> What is being asked: Using the data below, print exactly the line with "orange teapot [724,180,805,257]", the line with "green pear [946,244,1051,289]", and every line between them, but none of the pictures.

Stored dataset items:
....................
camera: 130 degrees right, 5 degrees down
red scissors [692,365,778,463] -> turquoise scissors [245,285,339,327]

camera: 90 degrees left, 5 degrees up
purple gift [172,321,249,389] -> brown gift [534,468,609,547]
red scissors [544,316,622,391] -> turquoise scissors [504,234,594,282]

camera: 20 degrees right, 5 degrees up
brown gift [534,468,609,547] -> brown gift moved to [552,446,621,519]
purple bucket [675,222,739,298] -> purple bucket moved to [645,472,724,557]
....................
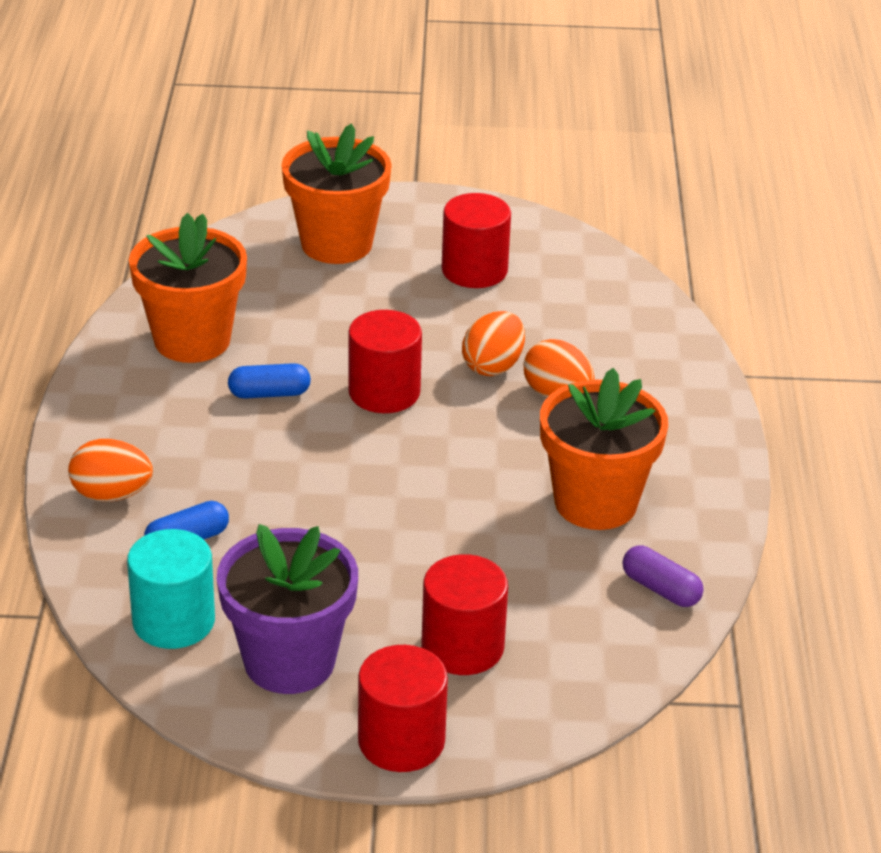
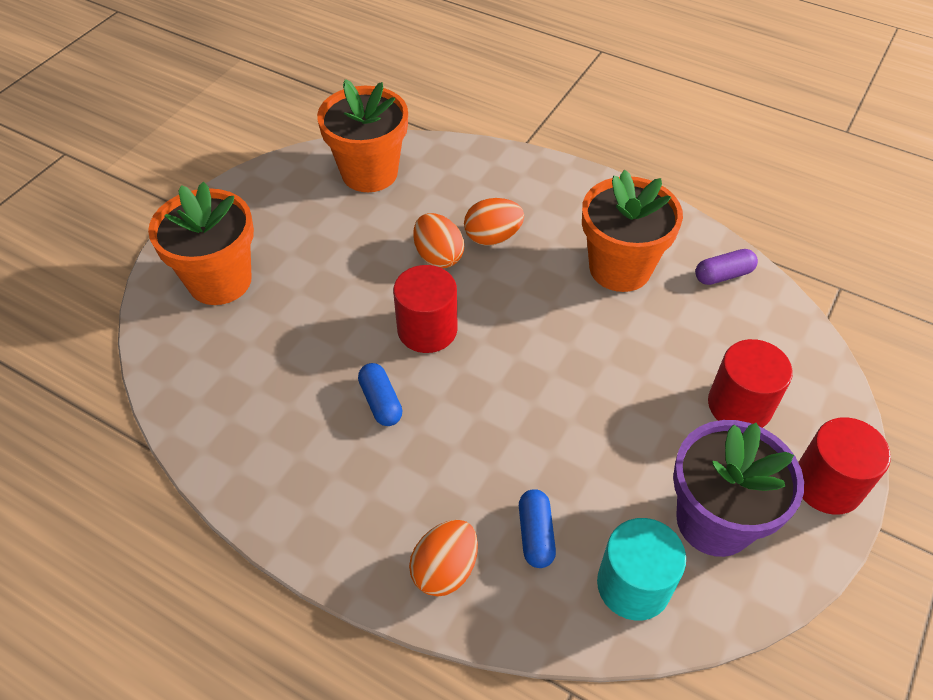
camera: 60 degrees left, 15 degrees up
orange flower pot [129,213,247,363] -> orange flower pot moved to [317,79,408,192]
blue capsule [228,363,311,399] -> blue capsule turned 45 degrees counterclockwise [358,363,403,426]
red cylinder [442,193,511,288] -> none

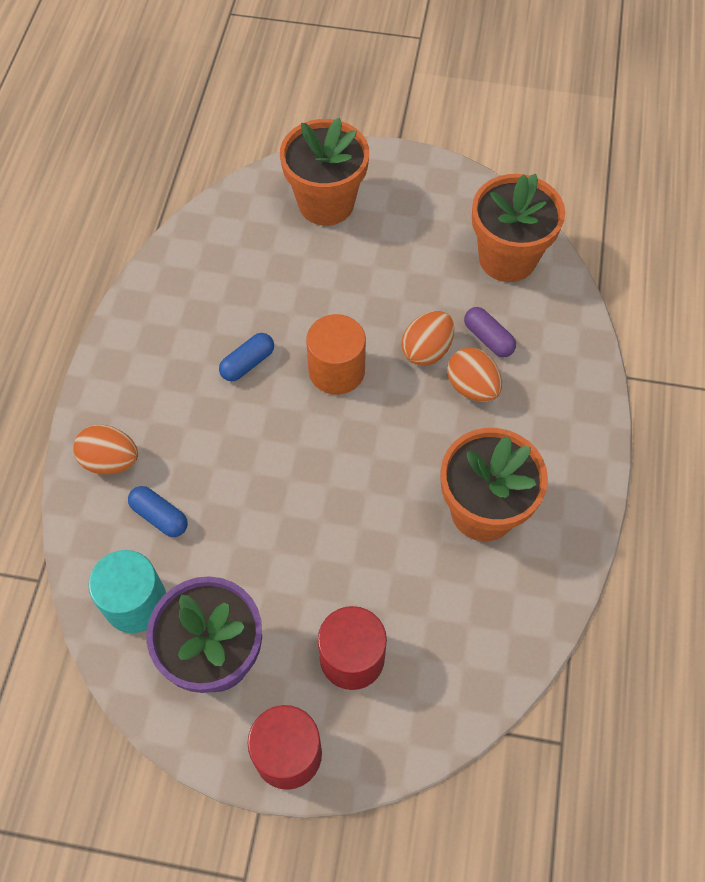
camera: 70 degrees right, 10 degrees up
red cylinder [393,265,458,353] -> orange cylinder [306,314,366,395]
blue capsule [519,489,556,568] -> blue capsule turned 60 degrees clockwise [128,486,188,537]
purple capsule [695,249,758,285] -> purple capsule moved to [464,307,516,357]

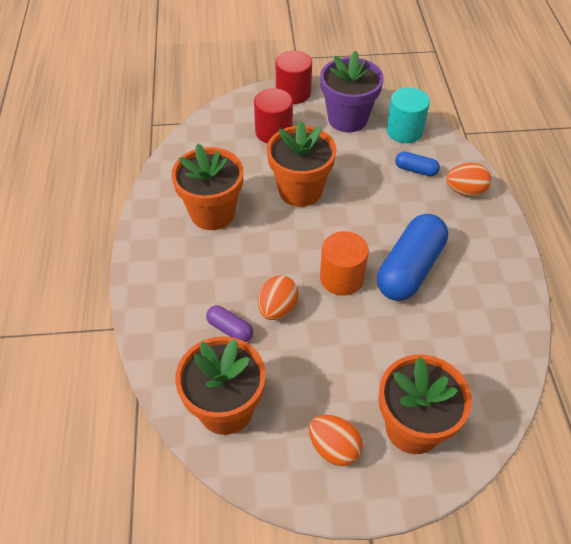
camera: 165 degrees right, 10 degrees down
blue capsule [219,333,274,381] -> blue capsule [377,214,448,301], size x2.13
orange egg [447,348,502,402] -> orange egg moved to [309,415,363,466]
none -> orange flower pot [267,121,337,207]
....................
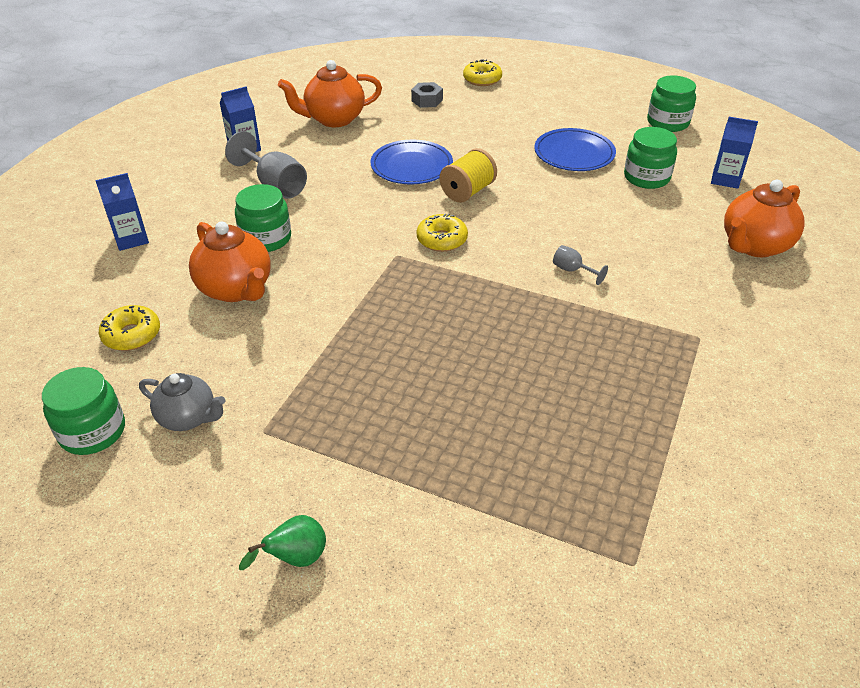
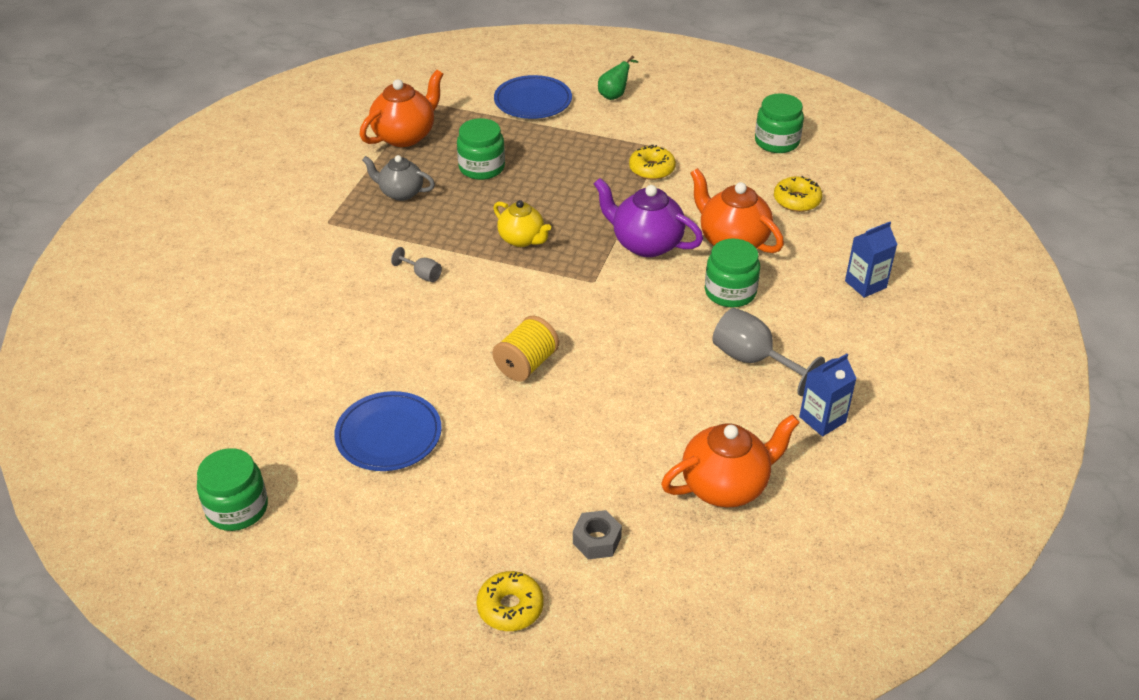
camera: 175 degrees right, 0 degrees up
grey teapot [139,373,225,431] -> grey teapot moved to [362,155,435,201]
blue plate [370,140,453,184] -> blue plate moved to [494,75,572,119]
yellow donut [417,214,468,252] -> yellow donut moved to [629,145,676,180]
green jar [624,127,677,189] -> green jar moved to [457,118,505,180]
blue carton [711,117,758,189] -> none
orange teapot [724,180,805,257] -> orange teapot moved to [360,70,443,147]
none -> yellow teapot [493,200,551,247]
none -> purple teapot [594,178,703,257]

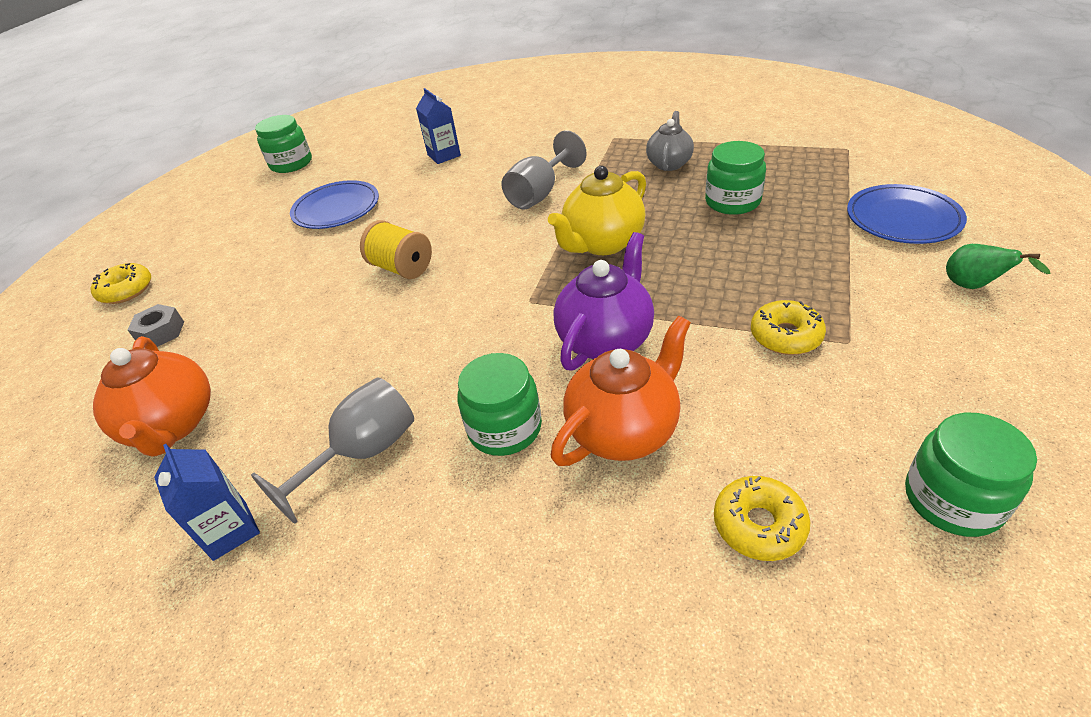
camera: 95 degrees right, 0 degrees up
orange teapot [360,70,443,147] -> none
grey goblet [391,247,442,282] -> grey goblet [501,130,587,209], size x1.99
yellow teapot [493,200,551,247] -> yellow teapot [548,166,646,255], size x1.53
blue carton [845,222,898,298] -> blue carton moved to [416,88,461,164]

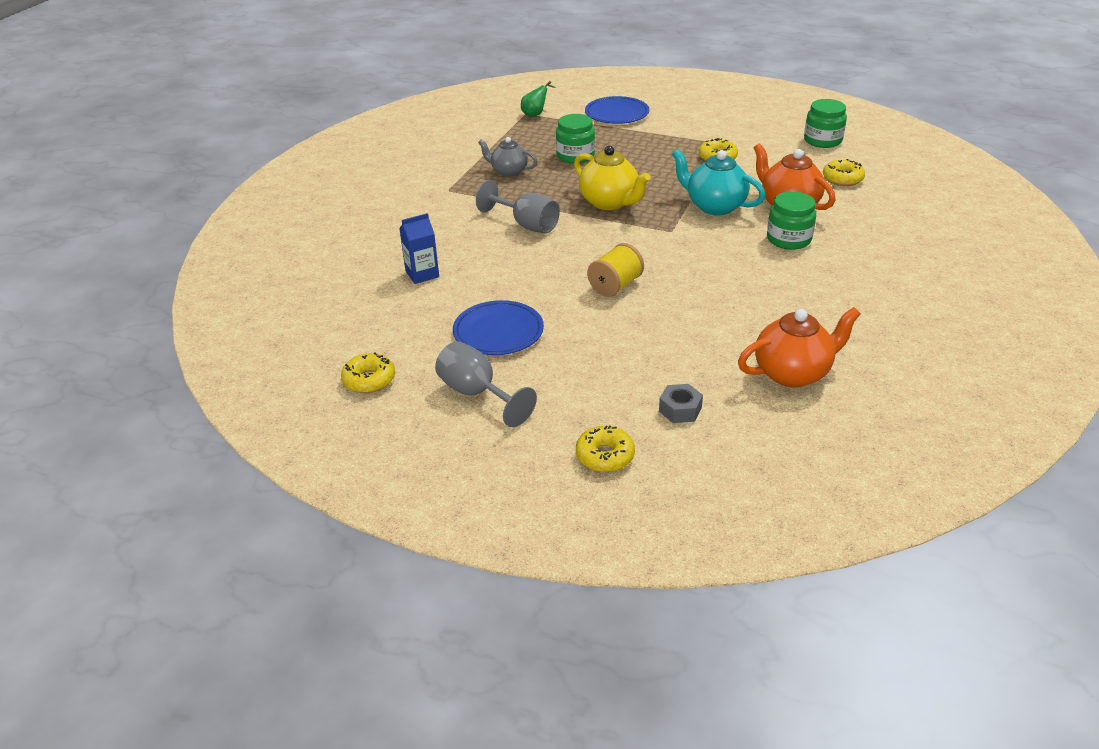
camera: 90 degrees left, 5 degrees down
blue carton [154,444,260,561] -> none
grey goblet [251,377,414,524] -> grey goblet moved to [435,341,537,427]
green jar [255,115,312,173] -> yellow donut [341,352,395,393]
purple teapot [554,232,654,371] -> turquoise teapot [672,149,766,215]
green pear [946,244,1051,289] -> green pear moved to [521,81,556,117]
....................
> Exercise answer:
orange teapot [724,180,805,257] -> orange teapot moved to [360,70,443,147]
none -> yellow teapot [493,200,551,247]
none -> purple teapot [594,178,703,257]

camera: 95 degrees right, 0 degrees up
orange teapot [360,70,443,147] -> none
grey goblet [391,247,442,282] -> grey goblet [501,130,587,209], size x1.99
yellow teapot [493,200,551,247] -> yellow teapot [548,166,646,255], size x1.53
blue carton [845,222,898,298] -> blue carton moved to [416,88,461,164]

camera: 90 degrees left, 5 degrees down
blue carton [154,444,260,561] -> none
grey goblet [251,377,414,524] -> grey goblet moved to [435,341,537,427]
green jar [255,115,312,173] -> yellow donut [341,352,395,393]
purple teapot [554,232,654,371] -> turquoise teapot [672,149,766,215]
green pear [946,244,1051,289] -> green pear moved to [521,81,556,117]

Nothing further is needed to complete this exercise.